## What needs to be done
Only one stretch of the listing below is wanted. Give it again exactly, from the line with "yellow semicircle: (15, 72)" through the line with "orange diamond: (644, 383)".

## Study material
• • • •
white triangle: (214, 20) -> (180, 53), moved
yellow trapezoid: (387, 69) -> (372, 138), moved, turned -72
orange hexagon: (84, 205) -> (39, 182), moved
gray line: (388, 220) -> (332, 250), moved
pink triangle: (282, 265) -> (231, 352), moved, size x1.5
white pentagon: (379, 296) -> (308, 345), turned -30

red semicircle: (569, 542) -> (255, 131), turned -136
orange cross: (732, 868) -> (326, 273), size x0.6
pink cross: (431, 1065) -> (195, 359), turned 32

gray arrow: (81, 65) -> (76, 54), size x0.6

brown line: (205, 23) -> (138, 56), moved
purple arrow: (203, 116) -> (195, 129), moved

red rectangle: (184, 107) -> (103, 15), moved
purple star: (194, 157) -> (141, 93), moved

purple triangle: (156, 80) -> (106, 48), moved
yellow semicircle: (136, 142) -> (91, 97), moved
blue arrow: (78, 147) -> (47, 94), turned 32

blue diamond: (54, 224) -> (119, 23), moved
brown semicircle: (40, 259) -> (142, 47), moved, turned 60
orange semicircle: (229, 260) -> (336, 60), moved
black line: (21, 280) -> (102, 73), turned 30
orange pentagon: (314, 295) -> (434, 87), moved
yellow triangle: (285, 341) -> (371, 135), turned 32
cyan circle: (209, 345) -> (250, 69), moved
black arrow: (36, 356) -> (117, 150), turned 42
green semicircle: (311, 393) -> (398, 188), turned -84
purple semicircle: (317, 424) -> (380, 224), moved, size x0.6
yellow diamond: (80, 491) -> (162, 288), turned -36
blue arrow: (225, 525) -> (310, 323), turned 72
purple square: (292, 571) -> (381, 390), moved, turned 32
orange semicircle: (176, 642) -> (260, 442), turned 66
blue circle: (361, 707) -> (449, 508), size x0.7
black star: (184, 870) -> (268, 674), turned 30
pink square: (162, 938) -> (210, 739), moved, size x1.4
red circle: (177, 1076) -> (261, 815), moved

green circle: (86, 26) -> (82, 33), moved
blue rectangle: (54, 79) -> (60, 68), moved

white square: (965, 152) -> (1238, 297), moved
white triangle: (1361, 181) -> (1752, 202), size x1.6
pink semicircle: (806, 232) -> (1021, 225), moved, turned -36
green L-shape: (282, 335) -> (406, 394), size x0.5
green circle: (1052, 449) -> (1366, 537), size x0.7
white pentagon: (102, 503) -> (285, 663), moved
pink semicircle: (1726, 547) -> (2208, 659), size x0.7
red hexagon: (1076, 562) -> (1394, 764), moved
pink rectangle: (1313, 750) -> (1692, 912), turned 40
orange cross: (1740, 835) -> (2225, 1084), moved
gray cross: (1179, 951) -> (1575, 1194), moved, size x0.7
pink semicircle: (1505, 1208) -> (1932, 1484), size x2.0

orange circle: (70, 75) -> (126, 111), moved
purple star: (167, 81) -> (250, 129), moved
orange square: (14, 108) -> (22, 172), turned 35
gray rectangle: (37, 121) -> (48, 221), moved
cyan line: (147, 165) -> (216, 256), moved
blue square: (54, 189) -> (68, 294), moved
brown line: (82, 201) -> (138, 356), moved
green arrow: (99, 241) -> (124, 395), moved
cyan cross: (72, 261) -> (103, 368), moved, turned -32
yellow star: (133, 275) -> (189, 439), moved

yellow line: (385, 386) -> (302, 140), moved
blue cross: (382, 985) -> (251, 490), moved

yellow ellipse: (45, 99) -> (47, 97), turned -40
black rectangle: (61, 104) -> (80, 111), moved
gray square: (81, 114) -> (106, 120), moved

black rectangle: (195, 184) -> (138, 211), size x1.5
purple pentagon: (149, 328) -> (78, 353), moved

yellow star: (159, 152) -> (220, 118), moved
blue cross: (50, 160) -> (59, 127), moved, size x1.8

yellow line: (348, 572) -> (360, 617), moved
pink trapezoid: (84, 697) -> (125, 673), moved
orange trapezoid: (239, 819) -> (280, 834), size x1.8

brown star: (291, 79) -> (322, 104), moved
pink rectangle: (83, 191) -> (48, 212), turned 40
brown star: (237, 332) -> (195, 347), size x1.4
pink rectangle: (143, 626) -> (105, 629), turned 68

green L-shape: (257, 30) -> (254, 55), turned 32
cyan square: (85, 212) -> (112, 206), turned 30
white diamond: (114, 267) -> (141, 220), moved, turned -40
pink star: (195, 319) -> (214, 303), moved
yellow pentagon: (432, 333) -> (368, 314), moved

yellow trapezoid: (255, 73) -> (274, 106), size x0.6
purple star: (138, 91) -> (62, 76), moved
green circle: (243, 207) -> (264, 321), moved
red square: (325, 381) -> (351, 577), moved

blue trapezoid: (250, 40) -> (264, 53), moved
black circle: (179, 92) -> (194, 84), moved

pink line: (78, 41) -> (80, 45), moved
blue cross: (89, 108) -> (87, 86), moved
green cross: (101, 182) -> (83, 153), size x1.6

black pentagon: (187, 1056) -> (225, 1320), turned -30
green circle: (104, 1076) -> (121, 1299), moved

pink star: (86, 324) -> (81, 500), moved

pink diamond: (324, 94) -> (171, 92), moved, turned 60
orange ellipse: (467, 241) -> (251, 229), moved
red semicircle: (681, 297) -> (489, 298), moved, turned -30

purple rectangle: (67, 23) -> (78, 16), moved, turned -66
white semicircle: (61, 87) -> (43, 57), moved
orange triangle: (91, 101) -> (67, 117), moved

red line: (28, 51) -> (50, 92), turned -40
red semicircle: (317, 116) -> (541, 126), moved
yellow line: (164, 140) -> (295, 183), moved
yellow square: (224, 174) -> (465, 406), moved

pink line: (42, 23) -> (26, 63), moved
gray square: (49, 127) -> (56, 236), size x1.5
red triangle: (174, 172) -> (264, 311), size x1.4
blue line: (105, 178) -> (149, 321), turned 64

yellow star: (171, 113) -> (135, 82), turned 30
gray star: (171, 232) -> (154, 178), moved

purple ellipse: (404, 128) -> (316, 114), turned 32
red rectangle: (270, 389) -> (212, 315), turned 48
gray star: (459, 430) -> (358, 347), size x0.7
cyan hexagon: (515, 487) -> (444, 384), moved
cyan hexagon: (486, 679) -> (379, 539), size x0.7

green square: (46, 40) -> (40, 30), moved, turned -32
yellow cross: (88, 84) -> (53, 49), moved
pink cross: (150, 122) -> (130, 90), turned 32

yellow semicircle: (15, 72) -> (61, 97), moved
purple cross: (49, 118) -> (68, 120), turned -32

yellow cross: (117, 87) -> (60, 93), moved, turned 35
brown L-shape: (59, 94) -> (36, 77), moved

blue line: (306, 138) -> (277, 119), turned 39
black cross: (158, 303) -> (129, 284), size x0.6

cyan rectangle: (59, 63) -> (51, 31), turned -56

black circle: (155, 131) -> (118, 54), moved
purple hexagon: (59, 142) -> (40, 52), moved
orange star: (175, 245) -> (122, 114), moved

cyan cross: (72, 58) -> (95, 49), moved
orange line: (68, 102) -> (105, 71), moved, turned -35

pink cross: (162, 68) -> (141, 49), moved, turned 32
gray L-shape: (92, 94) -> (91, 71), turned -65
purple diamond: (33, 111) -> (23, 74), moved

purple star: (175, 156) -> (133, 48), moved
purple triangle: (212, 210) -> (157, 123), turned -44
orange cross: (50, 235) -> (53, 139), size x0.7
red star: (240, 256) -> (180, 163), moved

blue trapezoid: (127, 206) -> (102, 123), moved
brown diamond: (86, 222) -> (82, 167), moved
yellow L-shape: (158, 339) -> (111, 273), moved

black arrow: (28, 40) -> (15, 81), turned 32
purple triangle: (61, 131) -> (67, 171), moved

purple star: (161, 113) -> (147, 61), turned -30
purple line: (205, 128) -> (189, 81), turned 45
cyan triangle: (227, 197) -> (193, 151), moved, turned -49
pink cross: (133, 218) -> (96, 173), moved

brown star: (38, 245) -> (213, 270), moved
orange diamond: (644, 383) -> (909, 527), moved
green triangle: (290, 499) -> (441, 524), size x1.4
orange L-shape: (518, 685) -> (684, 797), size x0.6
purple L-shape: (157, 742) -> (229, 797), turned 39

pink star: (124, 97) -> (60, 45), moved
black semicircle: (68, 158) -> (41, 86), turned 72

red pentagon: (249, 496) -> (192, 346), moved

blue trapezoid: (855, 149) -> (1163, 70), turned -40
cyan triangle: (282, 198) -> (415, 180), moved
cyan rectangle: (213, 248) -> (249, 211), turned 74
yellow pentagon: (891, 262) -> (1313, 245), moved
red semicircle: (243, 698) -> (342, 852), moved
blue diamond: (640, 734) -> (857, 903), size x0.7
• • • •
## Answer area
yellow semicircle: (15, 72) -> (61, 97), moved
purple cross: (49, 118) -> (68, 120), turned -32

yellow cross: (117, 87) -> (60, 93), moved, turned 35
brown L-shape: (59, 94) -> (36, 77), moved

blue line: (306, 138) -> (277, 119), turned 39
black cross: (158, 303) -> (129, 284), size x0.6

cyan rectangle: (59, 63) -> (51, 31), turned -56

black circle: (155, 131) -> (118, 54), moved
purple hexagon: (59, 142) -> (40, 52), moved
orange star: (175, 245) -> (122, 114), moved

cyan cross: (72, 58) -> (95, 49), moved
orange line: (68, 102) -> (105, 71), moved, turned -35

pink cross: (162, 68) -> (141, 49), moved, turned 32
gray L-shape: (92, 94) -> (91, 71), turned -65
purple diamond: (33, 111) -> (23, 74), moved

purple star: (175, 156) -> (133, 48), moved
purple triangle: (212, 210) -> (157, 123), turned -44
orange cross: (50, 235) -> (53, 139), size x0.7
red star: (240, 256) -> (180, 163), moved

blue trapezoid: (127, 206) -> (102, 123), moved
brown diamond: (86, 222) -> (82, 167), moved
yellow L-shape: (158, 339) -> (111, 273), moved

black arrow: (28, 40) -> (15, 81), turned 32
purple triangle: (61, 131) -> (67, 171), moved

purple star: (161, 113) -> (147, 61), turned -30
purple line: (205, 128) -> (189, 81), turned 45
cyan triangle: (227, 197) -> (193, 151), moved, turned -49
pink cross: (133, 218) -> (96, 173), moved

brown star: (38, 245) -> (213, 270), moved
orange diamond: (644, 383) -> (909, 527), moved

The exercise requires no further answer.